■ To do
The reply should hold only the lines from the one with "(388, 462) = (377, 393): red" through the end of the data, each given exactly.

■ Supplied records

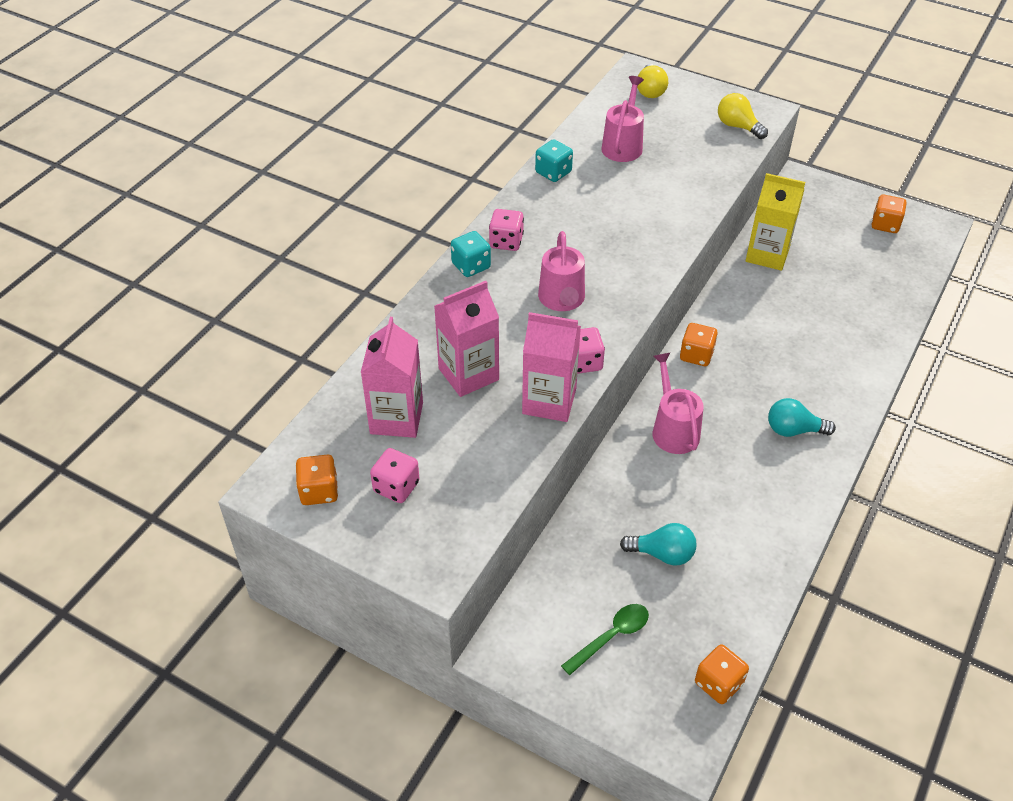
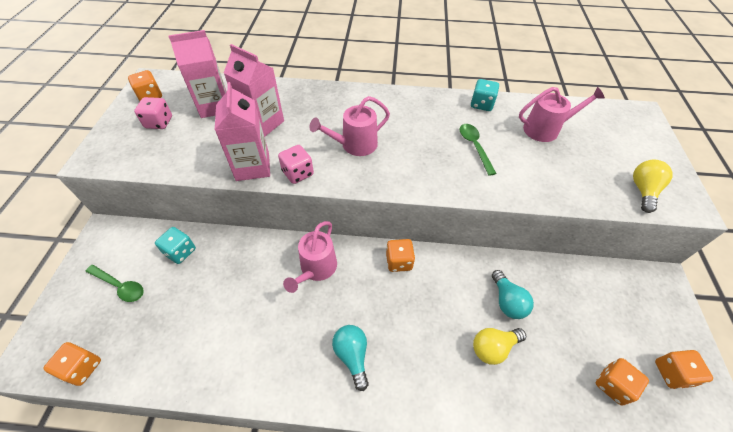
camera: 65 degrees right, 5 degrees up
(471, 266) = (361, 96): turquoise dice -> turquoise dice (180, 252)
(506, 242) = (394, 104): pink dice -> none
(619, 207) = (474, 146): none -> green spoon
(650, 91) = (626, 126): yellow light bulb -> yellow light bulb (493, 348)
(662, 554) = (196, 296): turquoise light bulb -> turquoise light bulb (507, 301)
(673, 429) = (316, 268): pink watering can -> pink watering can turned 150 degrees clockwise
(767, 254) = (545, 280): yellow carton -> none
(883, 264) = (612, 385): none -> orange dice

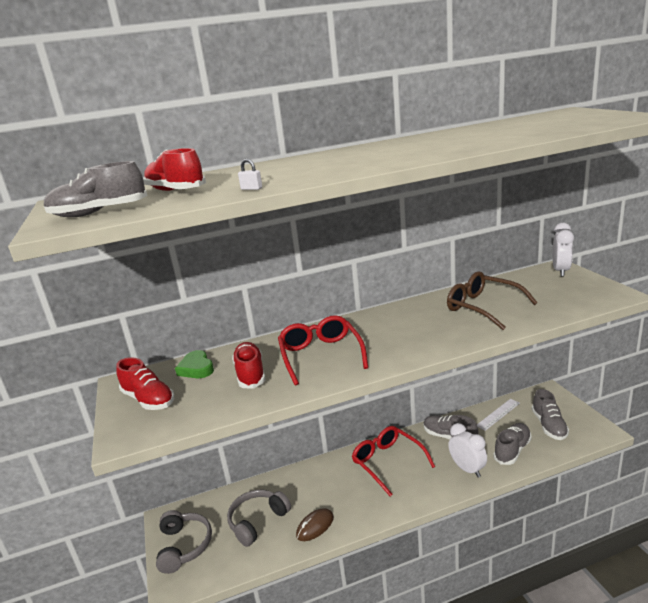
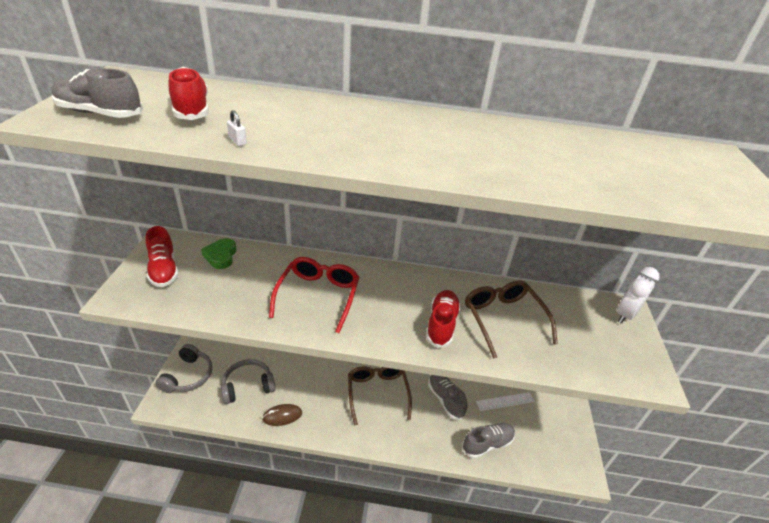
camera: 20 degrees right, 15 degrees up
(250, 374) = (251, 285): red shoe -> red shoe (441, 324)
(388, 462) = (377, 393): red glasses -> brown glasses
(467, 469) = (434, 438): white clock -> none
(549, 426) = (541, 439): grey shoe -> none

■ Expected answer
(388, 462) = (377, 393): red glasses -> brown glasses
(467, 469) = (434, 438): white clock -> none
(549, 426) = (541, 439): grey shoe -> none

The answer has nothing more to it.